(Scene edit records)
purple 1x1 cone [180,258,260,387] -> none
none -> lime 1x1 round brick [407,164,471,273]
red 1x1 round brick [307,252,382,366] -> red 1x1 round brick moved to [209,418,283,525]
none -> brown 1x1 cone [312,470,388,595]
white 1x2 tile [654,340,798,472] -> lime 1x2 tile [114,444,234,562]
...
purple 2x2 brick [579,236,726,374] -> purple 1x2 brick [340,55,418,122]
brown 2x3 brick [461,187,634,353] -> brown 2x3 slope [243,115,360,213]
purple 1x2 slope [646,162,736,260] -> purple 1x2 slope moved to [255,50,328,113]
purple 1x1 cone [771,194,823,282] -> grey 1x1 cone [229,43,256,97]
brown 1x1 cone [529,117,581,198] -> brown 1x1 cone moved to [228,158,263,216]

--- What you should do ---
From the records above, reproduce exactly the lines from the one with "purple 1x1 cone [180,258,260,387] -> none" to the one with "white 1x2 tile", both included, and no others.

--- Final answer ---
purple 1x1 cone [180,258,260,387] -> none
none -> lime 1x1 round brick [407,164,471,273]
red 1x1 round brick [307,252,382,366] -> red 1x1 round brick moved to [209,418,283,525]
none -> brown 1x1 cone [312,470,388,595]
white 1x2 tile [654,340,798,472] -> lime 1x2 tile [114,444,234,562]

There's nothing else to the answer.